What is needed -> Return only those lines of the records below in which "pink" appears.

[Scene image comparisons]
- - -

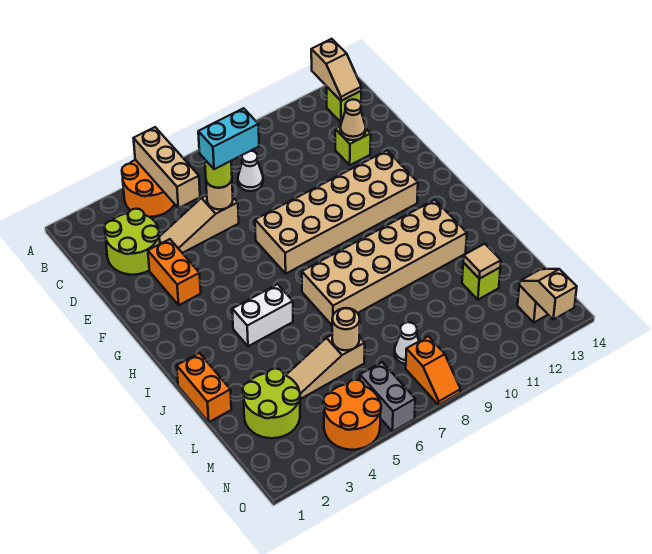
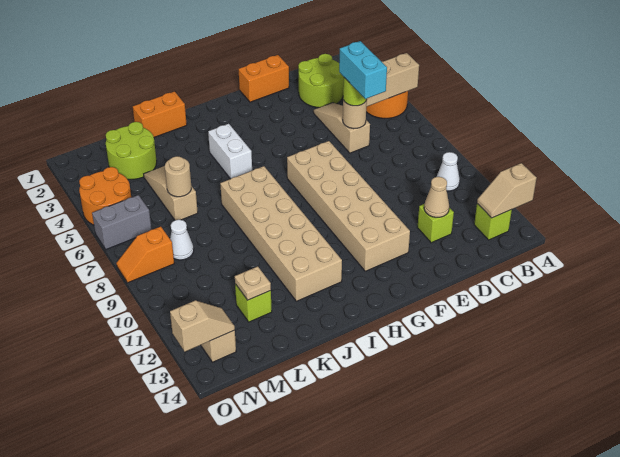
white cone C8 level 1 -> white cone B10 level 1
orange brick E3:F3 level 1 -> orange brick E1:F1 level 1
tan tile L12 level 2 -> tan plate L12 level 2

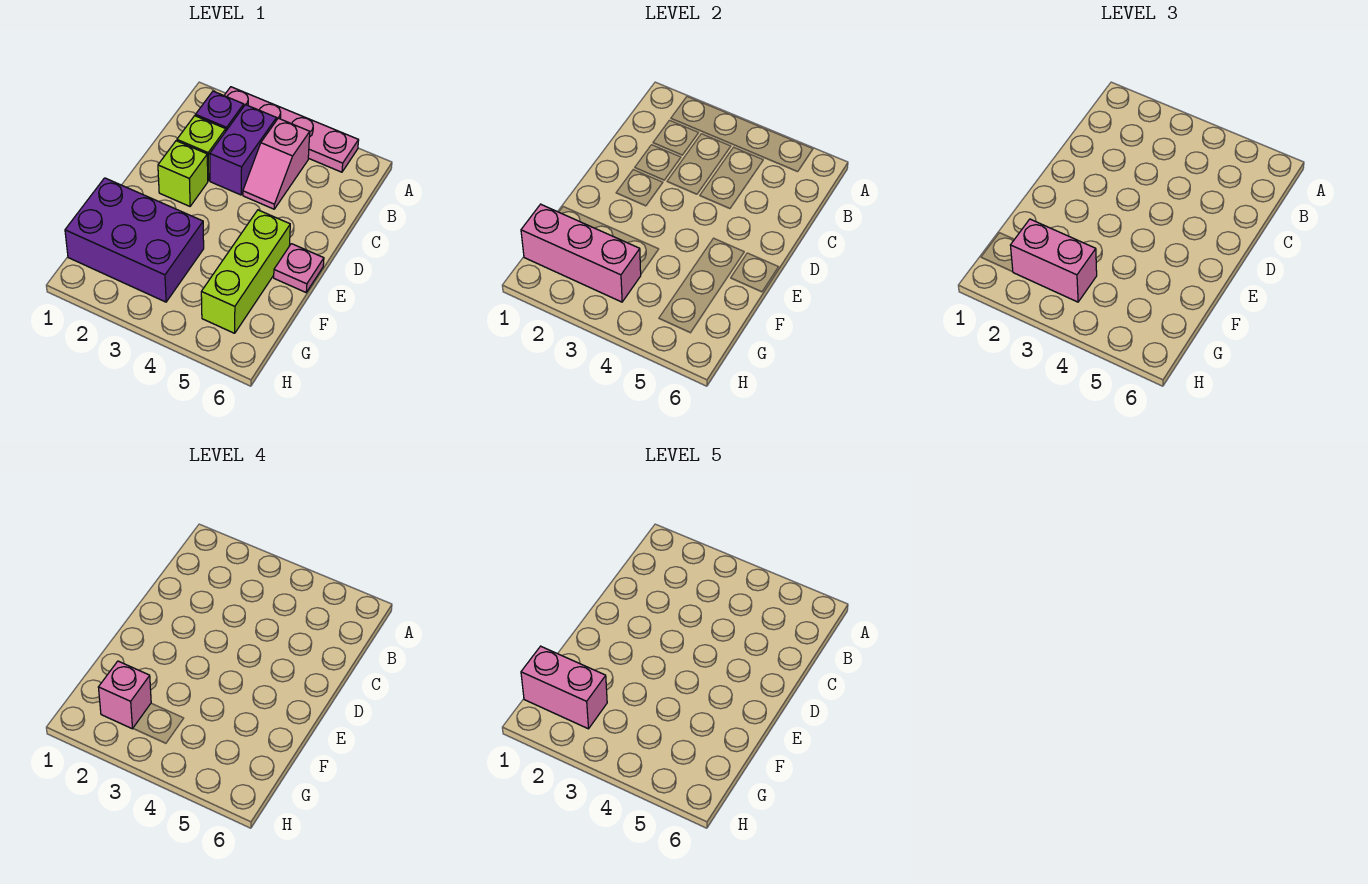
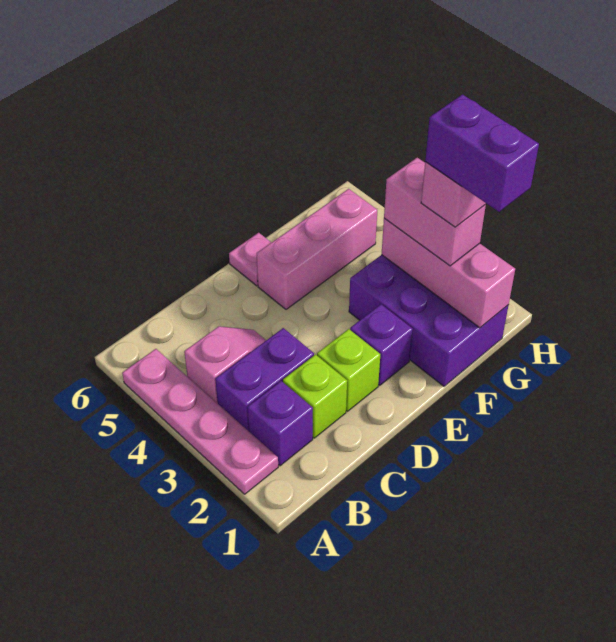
none -> purple brick E2 level 1
lime brick E5:G5 level 1 -> pink brick E5:G5 level 1
pink brick G1:G2 level 5 -> purple brick G1:G2 level 5

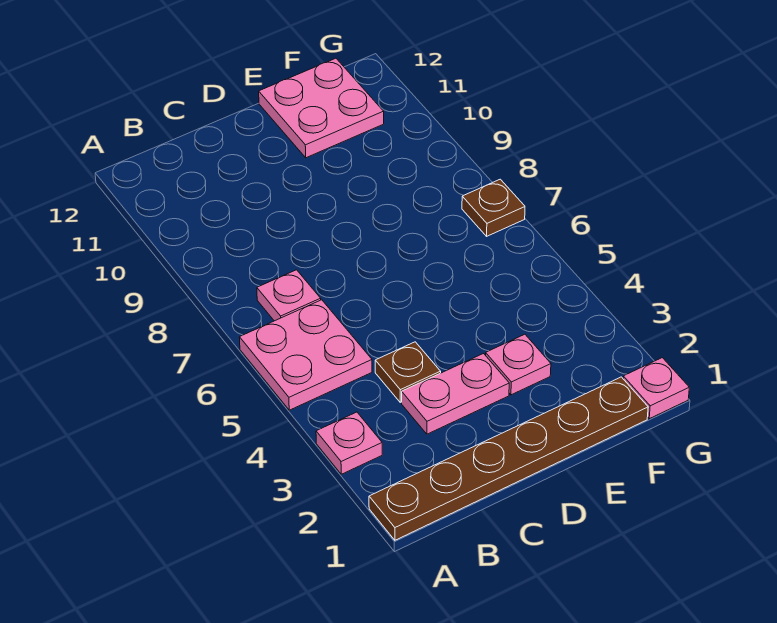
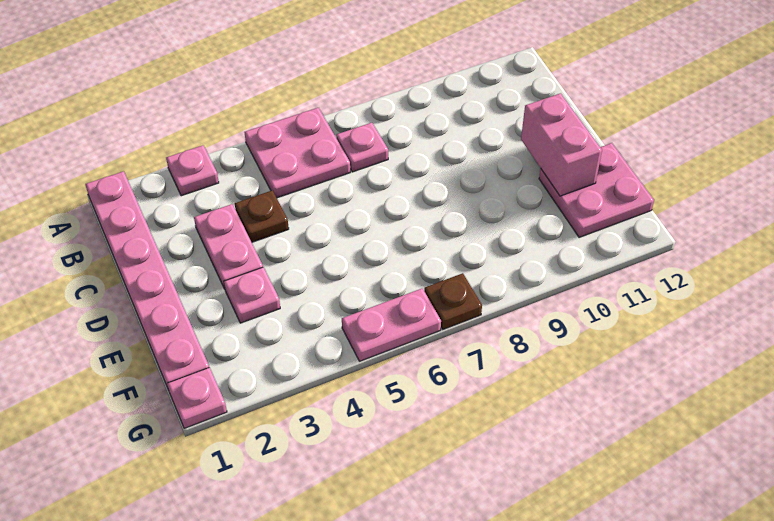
brown plate A1:F1 level 1 -> pink plate A1:F1 level 1
none -> pink brick D11:E11 level 2
none -> pink plate G5:G6 level 1

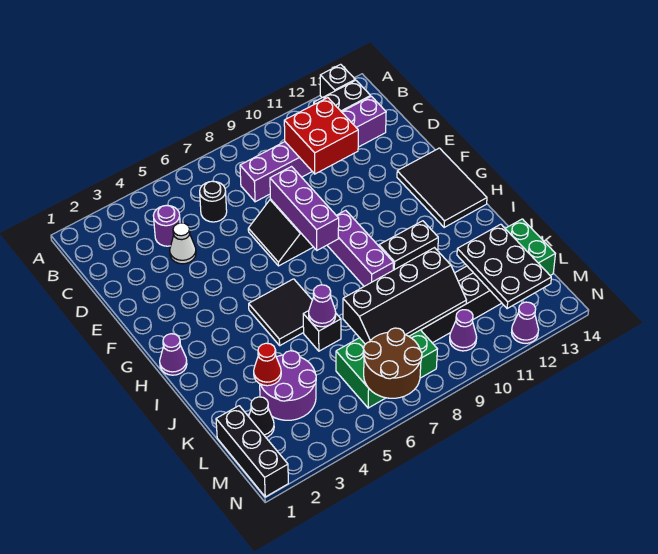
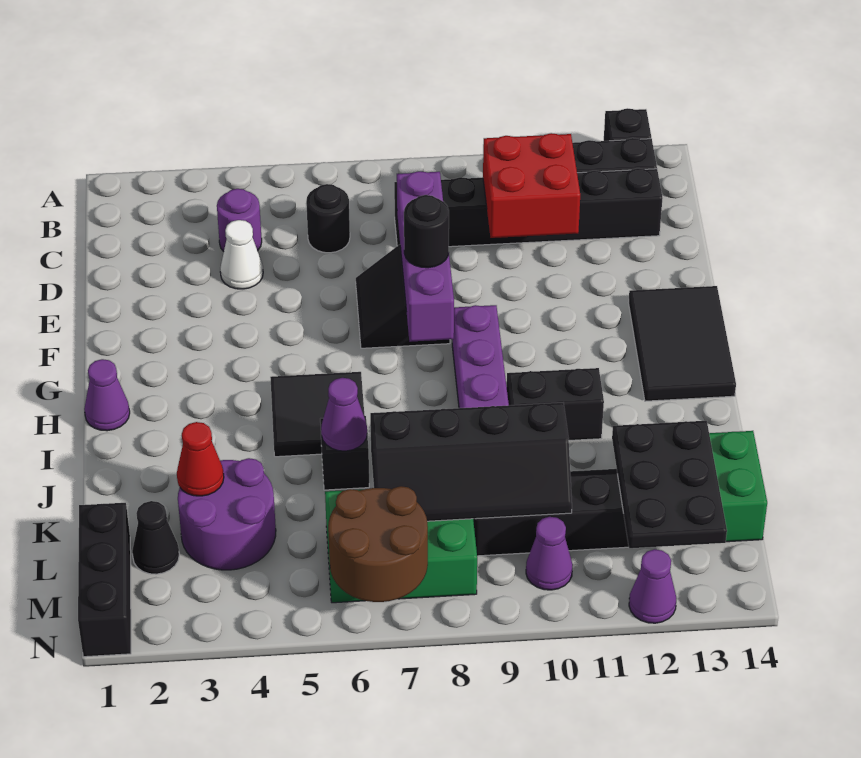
purple brick C8:C13 level 1 -> black brick C8:C13 level 1
purple brick E8:G8 level 2 -> purple brick D8:G8 level 2
none -> black round brick F8 level 3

- - -

Reply to the task ->
lime brick E5:G5 level 1 -> pink brick E5:G5 level 1
pink brick G1:G2 level 5 -> purple brick G1:G2 level 5
brown plate A1:F1 level 1 -> pink plate A1:F1 level 1
none -> pink brick D11:E11 level 2
none -> pink plate G5:G6 level 1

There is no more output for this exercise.